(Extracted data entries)
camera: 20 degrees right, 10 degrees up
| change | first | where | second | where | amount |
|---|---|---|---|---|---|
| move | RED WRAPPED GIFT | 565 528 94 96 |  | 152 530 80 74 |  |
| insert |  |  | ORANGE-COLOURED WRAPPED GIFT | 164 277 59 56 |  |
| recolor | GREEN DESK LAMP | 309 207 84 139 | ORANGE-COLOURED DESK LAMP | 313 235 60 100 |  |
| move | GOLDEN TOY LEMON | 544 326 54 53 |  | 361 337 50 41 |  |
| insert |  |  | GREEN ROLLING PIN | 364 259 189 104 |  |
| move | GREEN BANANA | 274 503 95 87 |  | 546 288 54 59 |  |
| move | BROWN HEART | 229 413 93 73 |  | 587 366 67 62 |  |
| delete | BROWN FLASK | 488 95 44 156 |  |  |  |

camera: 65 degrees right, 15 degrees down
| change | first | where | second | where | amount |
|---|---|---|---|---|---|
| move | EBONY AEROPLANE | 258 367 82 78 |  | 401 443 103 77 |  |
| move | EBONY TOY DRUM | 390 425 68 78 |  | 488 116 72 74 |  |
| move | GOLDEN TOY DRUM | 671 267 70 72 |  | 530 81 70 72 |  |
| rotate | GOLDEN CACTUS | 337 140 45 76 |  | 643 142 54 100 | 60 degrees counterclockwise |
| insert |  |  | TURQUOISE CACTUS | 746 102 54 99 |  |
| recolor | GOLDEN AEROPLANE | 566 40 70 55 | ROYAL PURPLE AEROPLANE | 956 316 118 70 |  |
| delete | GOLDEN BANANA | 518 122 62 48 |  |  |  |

---

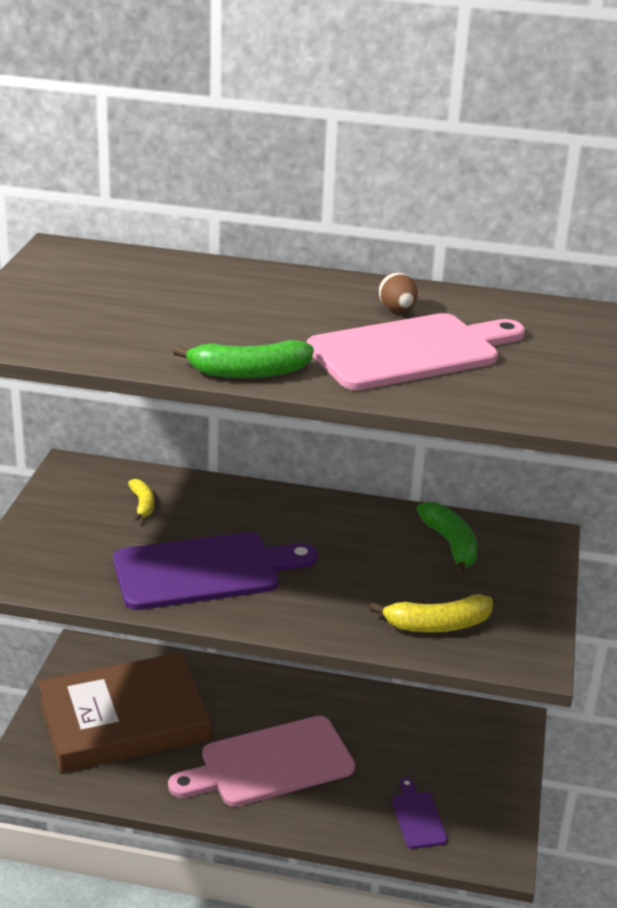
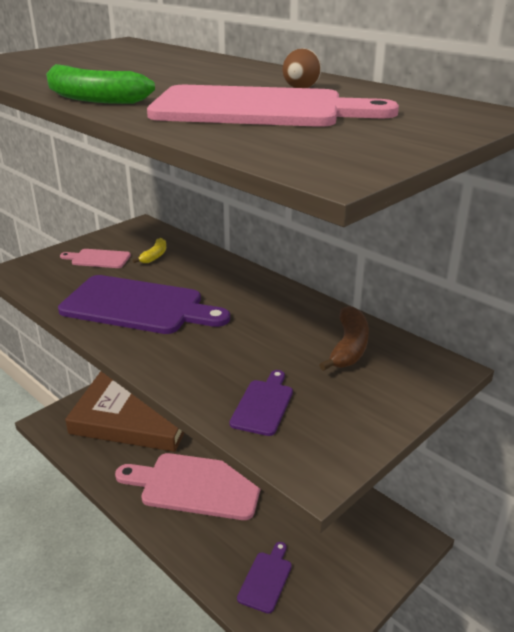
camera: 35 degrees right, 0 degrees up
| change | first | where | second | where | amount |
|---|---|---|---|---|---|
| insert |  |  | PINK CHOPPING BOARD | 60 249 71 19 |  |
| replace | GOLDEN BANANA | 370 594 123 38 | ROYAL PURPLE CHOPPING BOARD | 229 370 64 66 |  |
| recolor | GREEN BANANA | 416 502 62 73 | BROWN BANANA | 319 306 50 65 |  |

---

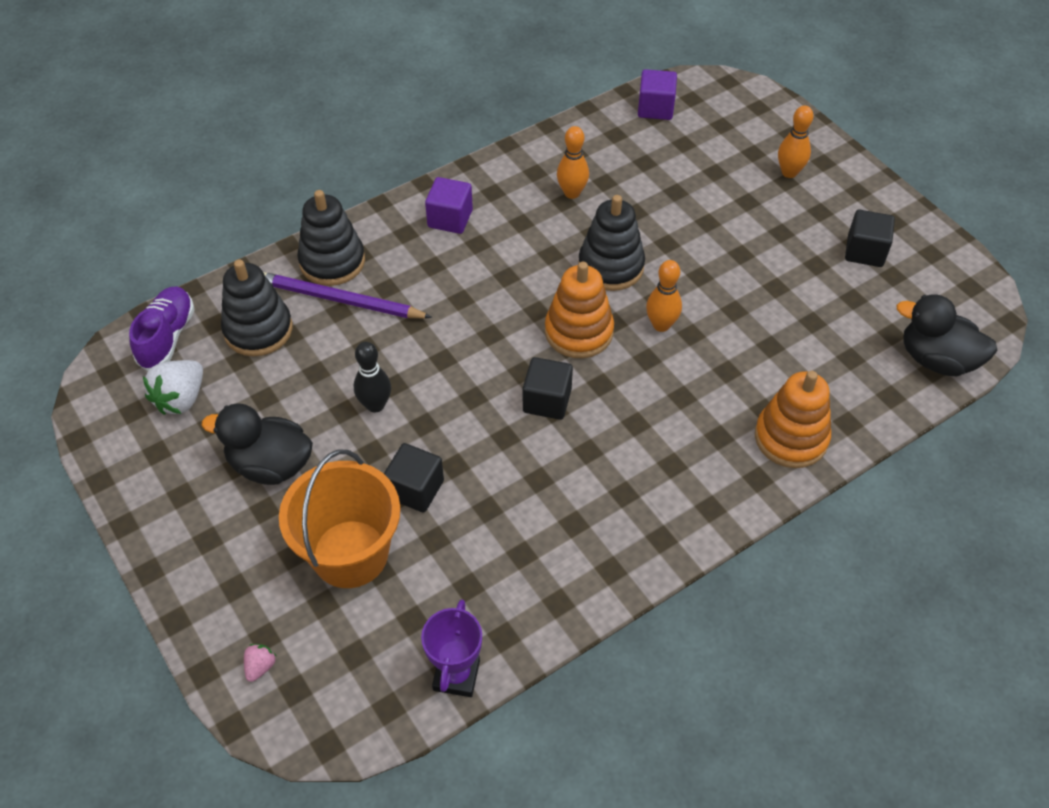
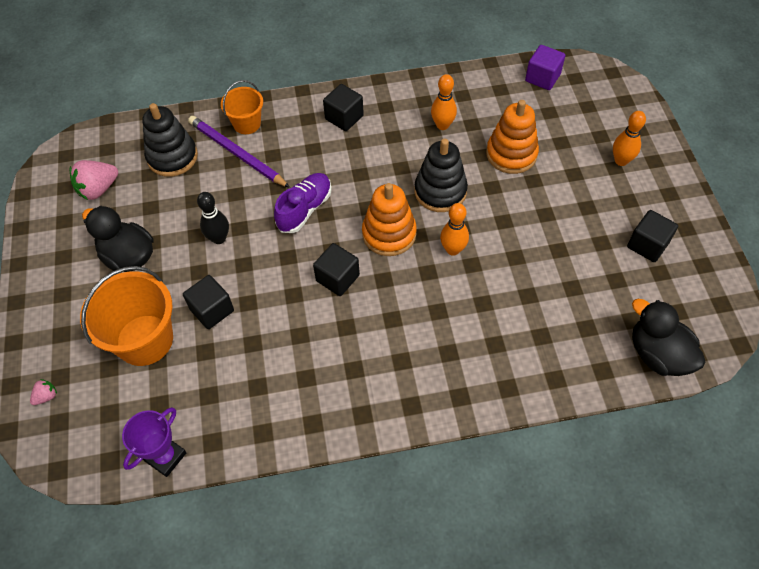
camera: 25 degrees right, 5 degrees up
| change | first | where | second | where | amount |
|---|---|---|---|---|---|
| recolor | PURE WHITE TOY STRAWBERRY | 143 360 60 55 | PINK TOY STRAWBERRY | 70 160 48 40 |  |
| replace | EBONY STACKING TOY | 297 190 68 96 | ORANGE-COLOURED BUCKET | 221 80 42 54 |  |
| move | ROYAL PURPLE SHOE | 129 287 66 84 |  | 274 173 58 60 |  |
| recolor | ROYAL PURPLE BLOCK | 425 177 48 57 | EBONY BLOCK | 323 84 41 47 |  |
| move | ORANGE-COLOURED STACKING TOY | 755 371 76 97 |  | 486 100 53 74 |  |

• **Work instruction**
Within the data above, how many lines contain "GIFT"? Respond with the tally alone.

• **Solution to this exercise**
2